EXERCISE REQUIREMENTS –
Every entry gets copied exactly. No images go into the copy.

Source data:
■ ■ ■

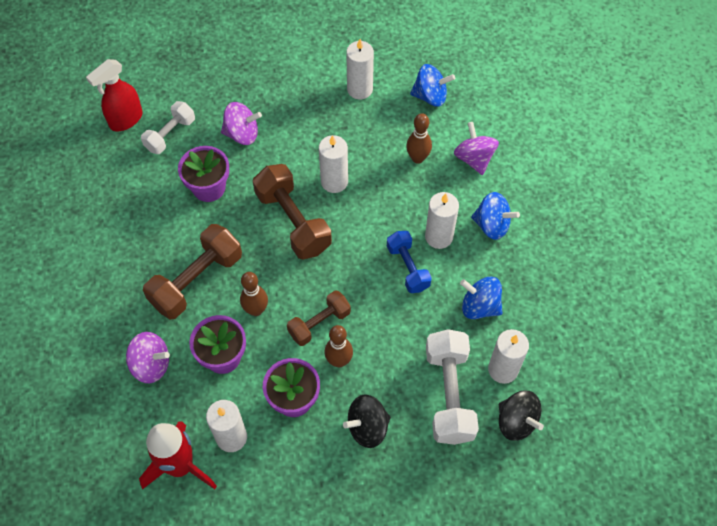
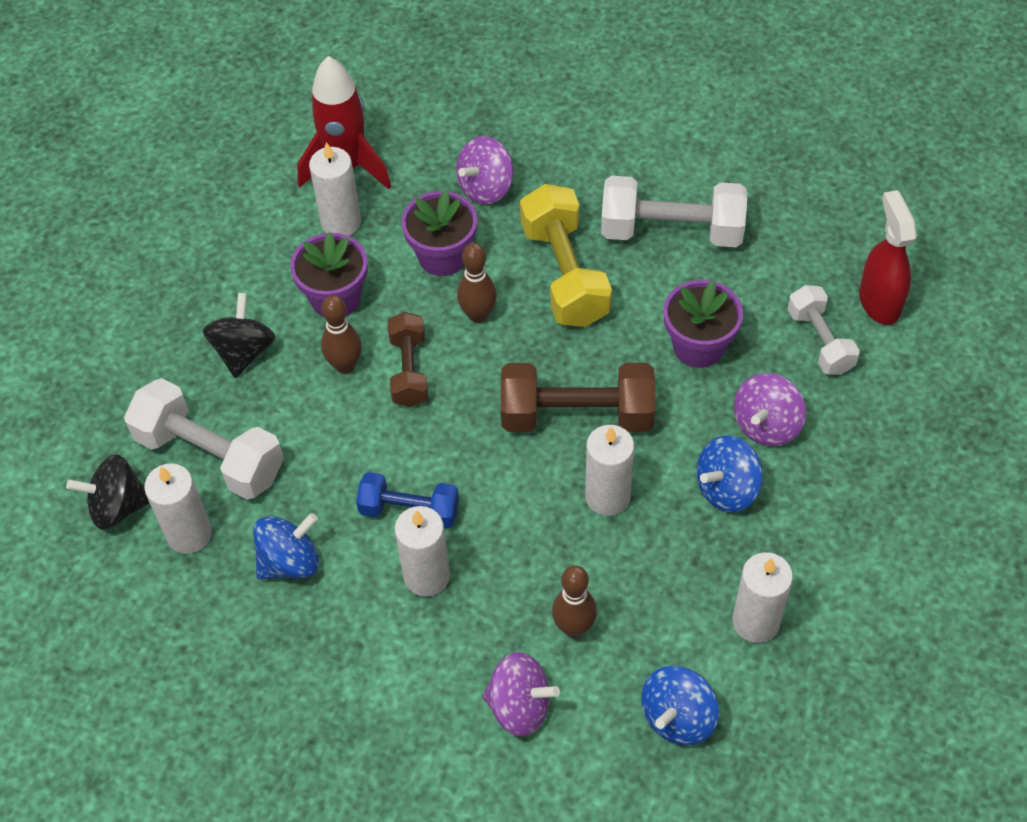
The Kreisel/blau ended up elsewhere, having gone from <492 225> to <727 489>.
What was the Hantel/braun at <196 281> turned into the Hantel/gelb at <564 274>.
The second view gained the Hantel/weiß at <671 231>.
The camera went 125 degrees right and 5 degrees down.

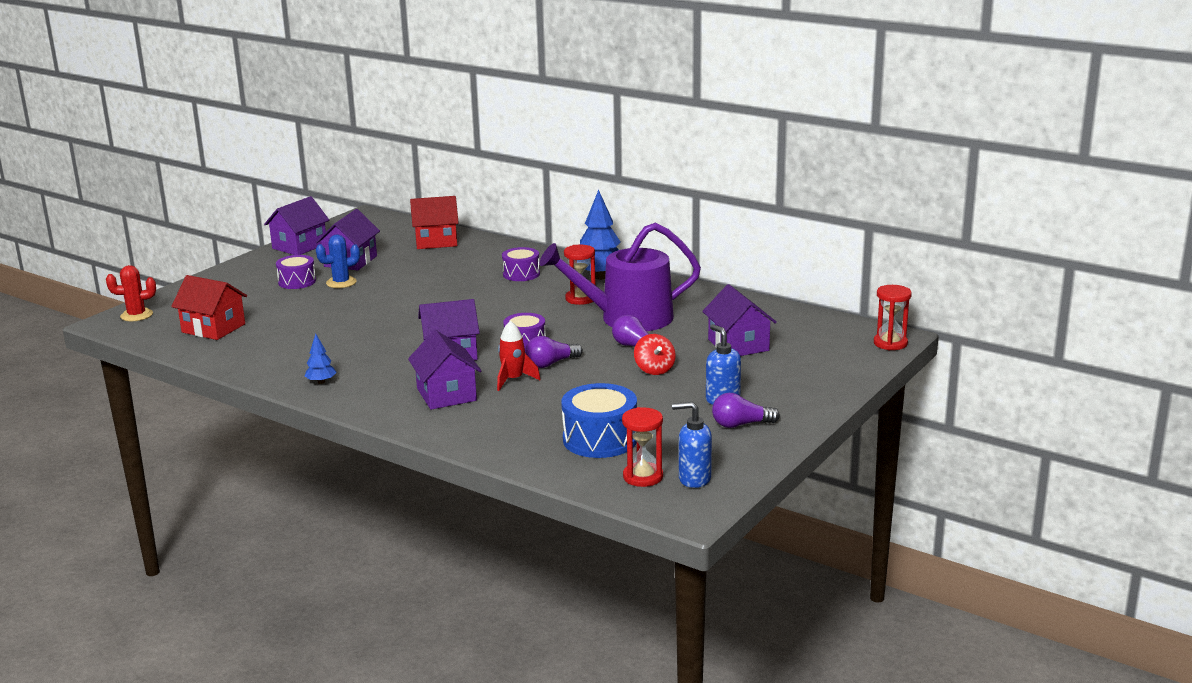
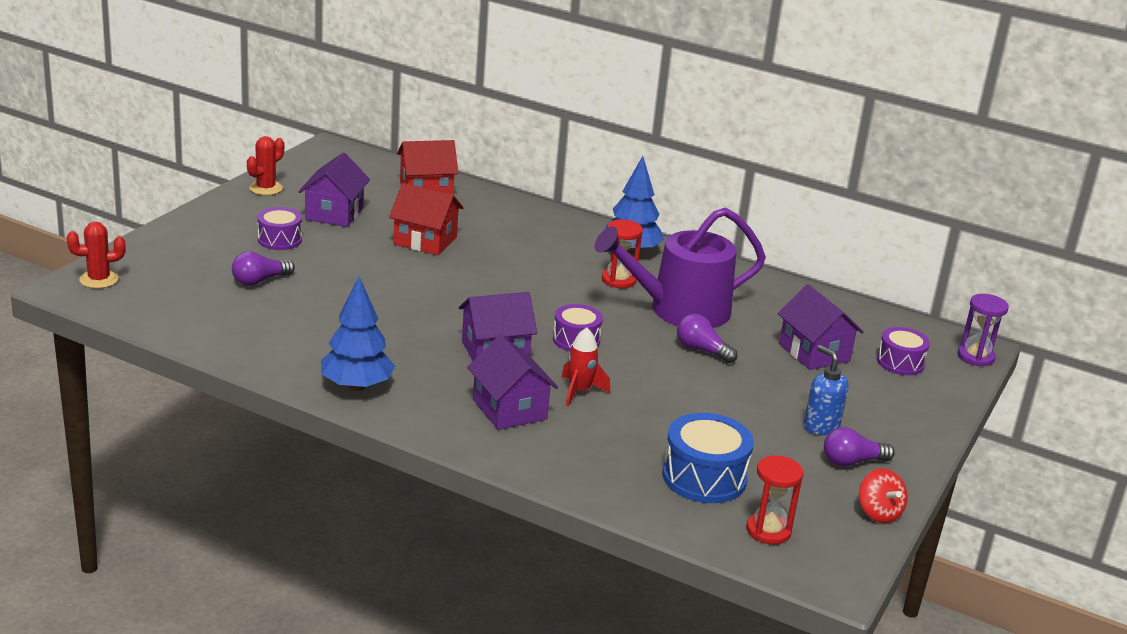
Where the Haus/lila stood at <299 246>, the Kaktus/rot came to stand at <266 188>.
The second view lost the Kaktus/blau at <341 282>.
The Trommel/lila ended up elsewhere, having gone from <521 274> to <900 362>.
The Haus/rot ended up elsewhere, having gone from <213 328> to <425 240>.
What was the Sanduhr/rot at <890 343> turned into the Sanduhr/lila at <975 356>.
The size of the Baum/blau at <321 382> changed by a factor of 1.99.
The Kreisel/rot ended up elsewhere, having gone from <654 369> to <878 513>.
The Glühbirne/lila ended up elsewhere, having gone from <551 363> to <259 281>.
The second view lost the Seifenspender/blau at <694 479>.
The camera went 10 degrees left and 5 degrees up.

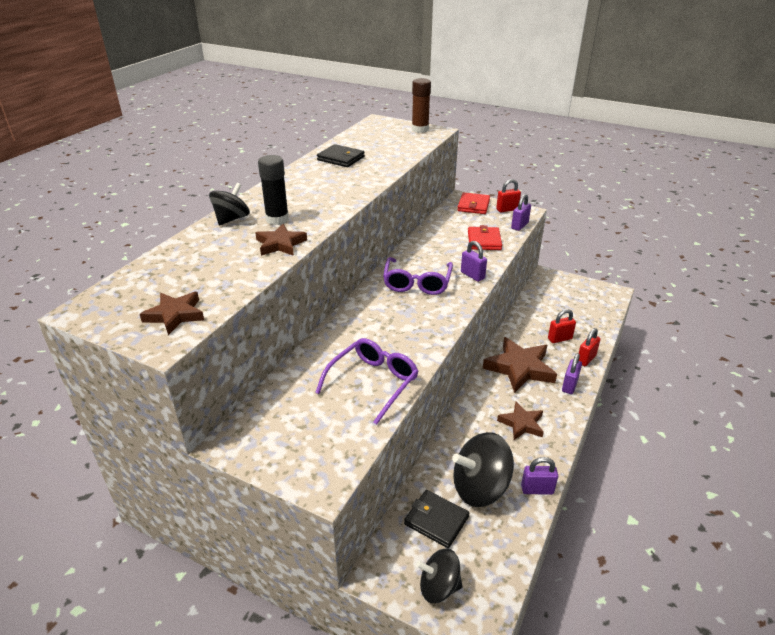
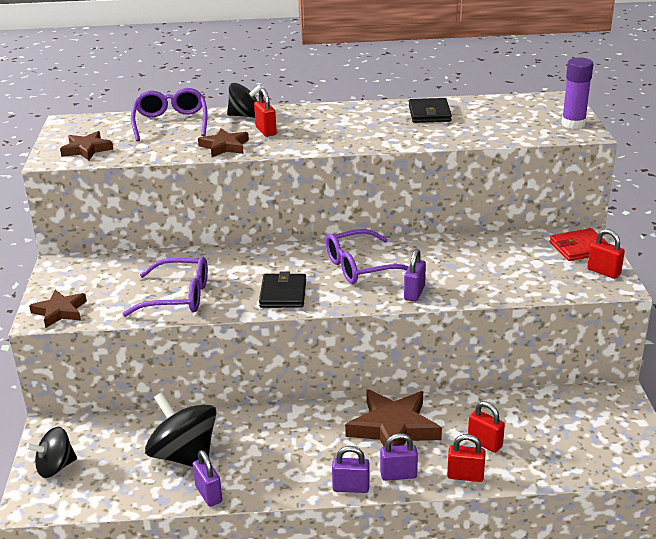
What was the Klebestift/braun at <420 129> turned into the Klebestift/lila at <573 124>.
Where the Klebestift/schwarz stood at <277 219>, the Vorhängeschloss/rot came to stand at <266 131>.
The Vorhängeschloss/lila ended up elsewhere, having gone from <519 226> to <351 488>.
The second view lost the Geldbörse/rot at <484 241>.
The Stern/braun ended up elsewhere, having gone from <522 424> to <60 311>.
The Geldbörse/schwarz ended up elsewhere, having gone from <436 520> to <283 294>.
The Kreisel/schwarz at <438 587> ended up facing another way, 90 degrees counterclockwise from before.
The second view gained the Brille/lila at <171 123>.
The camera went 60 degrees right and 5 degrees down.

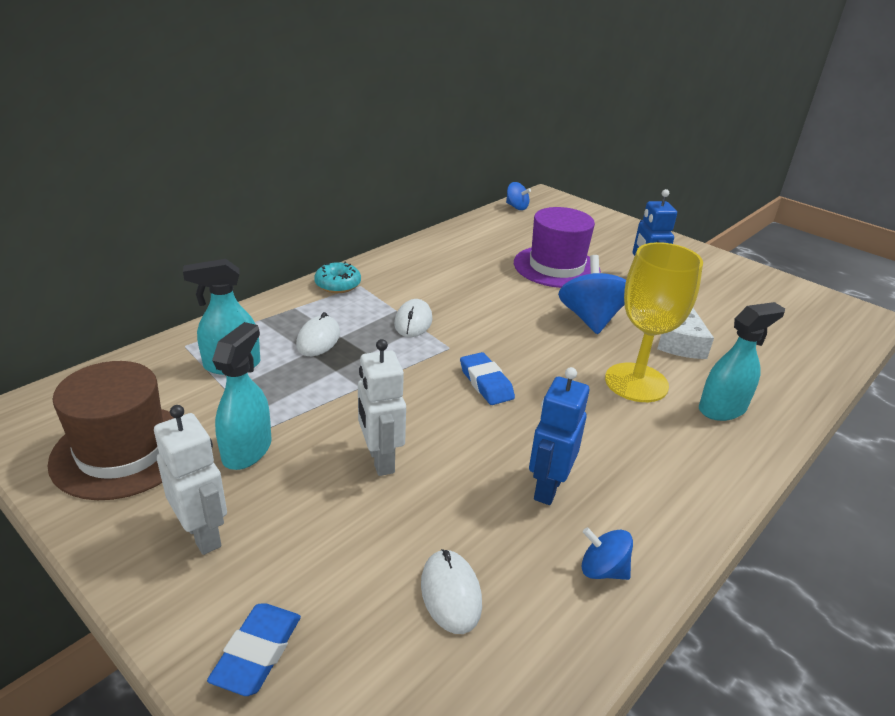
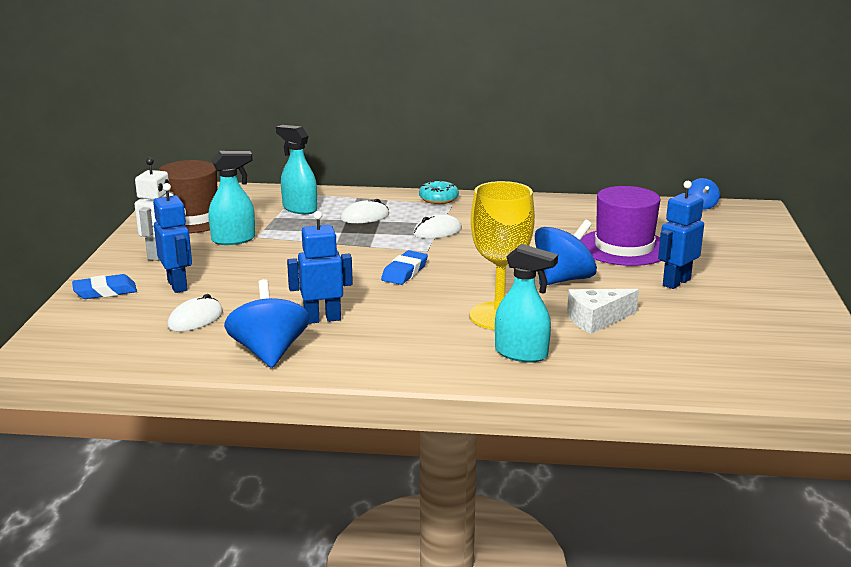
The second view lost the Roboter/weiß at <380 460>.
The size of the Kreisel/blau at <602 570> changed by a factor of 1.87.
The second view gained the Roboter/blau at <178 285>.
The camera went 55 degrees right and 10 degrees down.

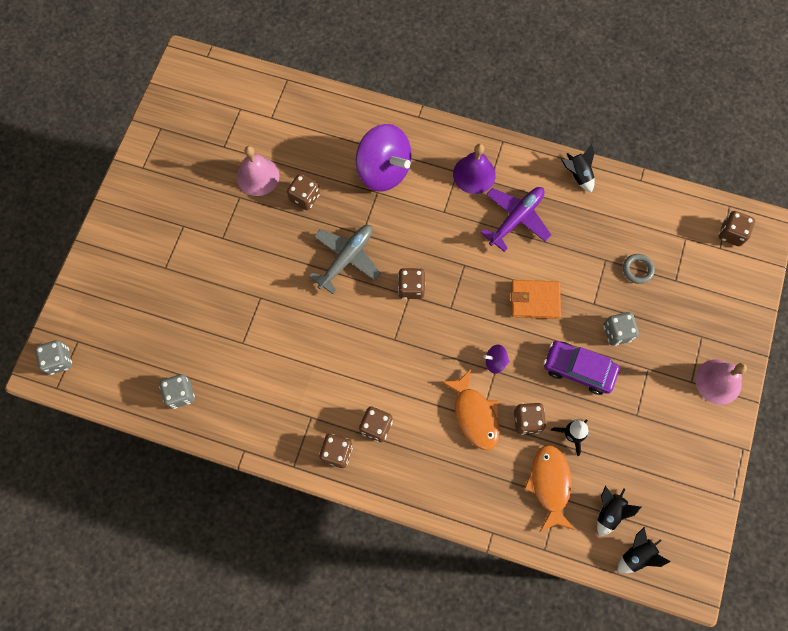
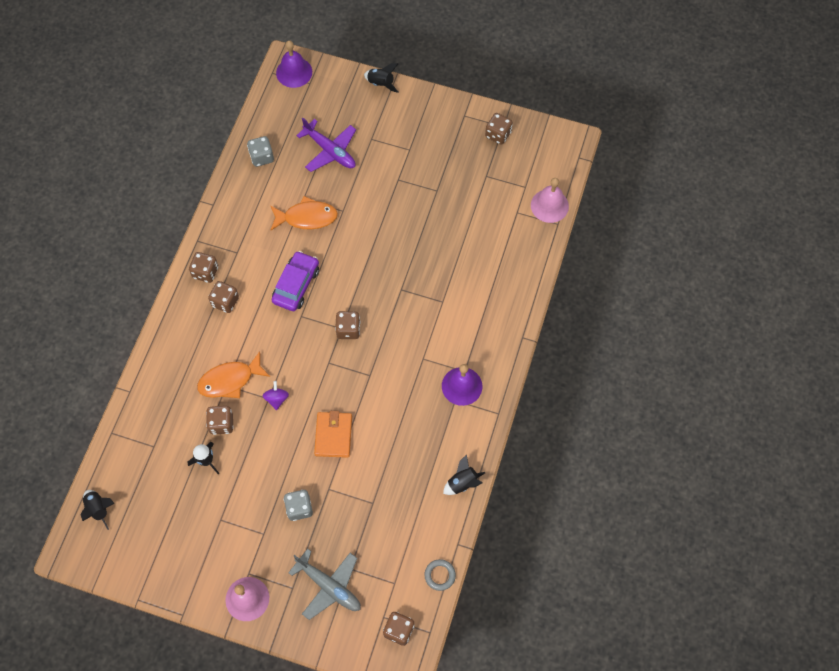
The second view lost the Kreisel/lila at <383 170>.
The Glocke/rosa ended up elsewhere, having gone from <258 176> to <549 205>.
The Spielwürfel/braun ended up elsewhere, having gone from <304 197> to <498 134>.
The Flugzeug/lila ended up elsewhere, having gone from <516 218> to <330 151>.
The Flugzeug/grau ended up elsewhere, having gone from <346 258> to <329 586>.
The Ring/grau ended up elsewhere, having gone from <637 269> to <440 575>.
Where the Spielwürfel/grau stood at <59 361>, the Glocke/lila came to stand at <294 72>.
The Auto/lila ended up elsewhere, having gone from <578 369> to <296 285>.
The Fisch/orange ended up elsewhere, having gone from <550 484> to <307 217>.
The Rakete/schwarz ended up elsewhere, having gone from <609 512> to <381 83>.
The camera went 90 degrees right and 5 degrees down.

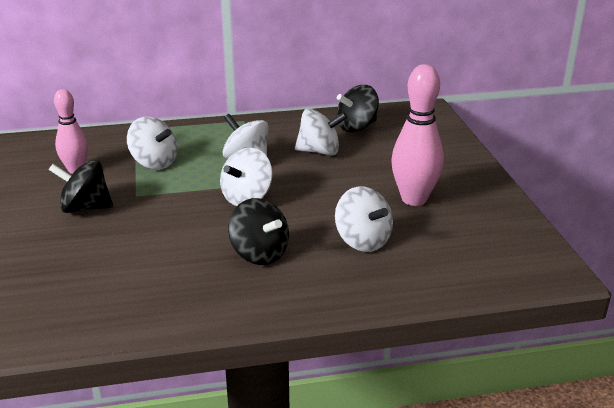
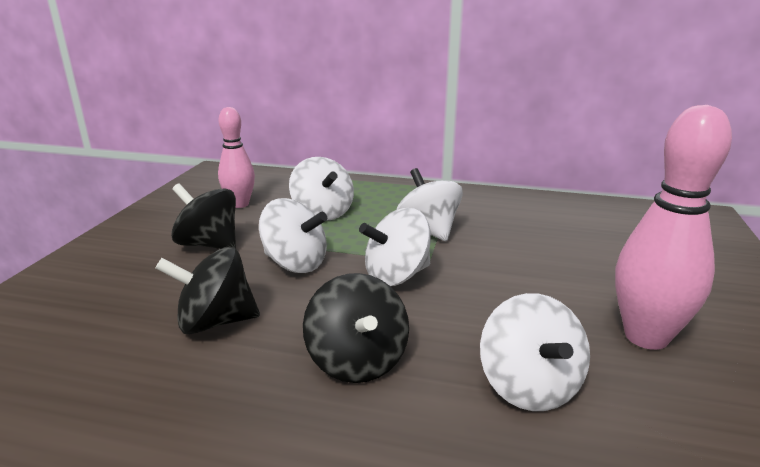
The Kreisel/schwarz ended up elsewhere, having gone from <357 127> to <215 322>.
The Kreisel/weiß ended up elsewhere, having gone from <319 151> to <295 264>.
The camera went 25 degrees right and 5 degrees down.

■ ■ ■

EXERCISE RESULT –
The Kreisel/blau ended up elsewhere, having gone from <492 225> to <727 489>.
What was the Hantel/braun at <196 281> turned into the Hantel/gelb at <564 274>.
The second view gained the Hantel/weiß at <671 231>.
The camera went 125 degrees right and 5 degrees down.

Where the Haus/lila stood at <299 246>, the Kaktus/rot came to stand at <266 188>.
The second view lost the Kaktus/blau at <341 282>.
The Trommel/lila ended up elsewhere, having gone from <521 274> to <900 362>.
The Haus/rot ended up elsewhere, having gone from <213 328> to <425 240>.
What was the Sanduhr/rot at <890 343> turned into the Sanduhr/lila at <975 356>.
The size of the Baum/blau at <321 382> changed by a factor of 1.99.
The Kreisel/rot ended up elsewhere, having gone from <654 369> to <878 513>.
The Glühbirne/lila ended up elsewhere, having gone from <551 363> to <259 281>.
The second view lost the Seifenspender/blau at <694 479>.
The camera went 10 degrees left and 5 degrees up.

What was the Klebestift/braun at <420 129> turned into the Klebestift/lila at <573 124>.
Where the Klebestift/schwarz stood at <277 219>, the Vorhängeschloss/rot came to stand at <266 131>.
The Vorhängeschloss/lila ended up elsewhere, having gone from <519 226> to <351 488>.
The second view lost the Geldbörse/rot at <484 241>.
The Stern/braun ended up elsewhere, having gone from <522 424> to <60 311>.
The Geldbörse/schwarz ended up elsewhere, having gone from <436 520> to <283 294>.
The Kreisel/schwarz at <438 587> ended up facing another way, 90 degrees counterclockwise from before.
The second view gained the Brille/lila at <171 123>.
The camera went 60 degrees right and 5 degrees down.

The second view lost the Roboter/weiß at <380 460>.
The size of the Kreisel/blau at <602 570> changed by a factor of 1.87.
The second view gained the Roboter/blau at <178 285>.
The camera went 55 degrees right and 10 degrees down.

The second view lost the Kreisel/lila at <383 170>.
The Glocke/rosa ended up elsewhere, having gone from <258 176> to <549 205>.
The Spielwürfel/braun ended up elsewhere, having gone from <304 197> to <498 134>.
The Flugzeug/lila ended up elsewhere, having gone from <516 218> to <330 151>.
The Flugzeug/grau ended up elsewhere, having gone from <346 258> to <329 586>.
The Ring/grau ended up elsewhere, having gone from <637 269> to <440 575>.
Where the Spielwürfel/grau stood at <59 361>, the Glocke/lila came to stand at <294 72>.
The Auto/lila ended up elsewhere, having gone from <578 369> to <296 285>.
The Fisch/orange ended up elsewhere, having gone from <550 484> to <307 217>.
The Rakete/schwarz ended up elsewhere, having gone from <609 512> to <381 83>.
The camera went 90 degrees right and 5 degrees down.

The Kreisel/schwarz ended up elsewhere, having gone from <357 127> to <215 322>.
The Kreisel/weiß ended up elsewhere, having gone from <319 151> to <295 264>.
The camera went 25 degrees right and 5 degrees down.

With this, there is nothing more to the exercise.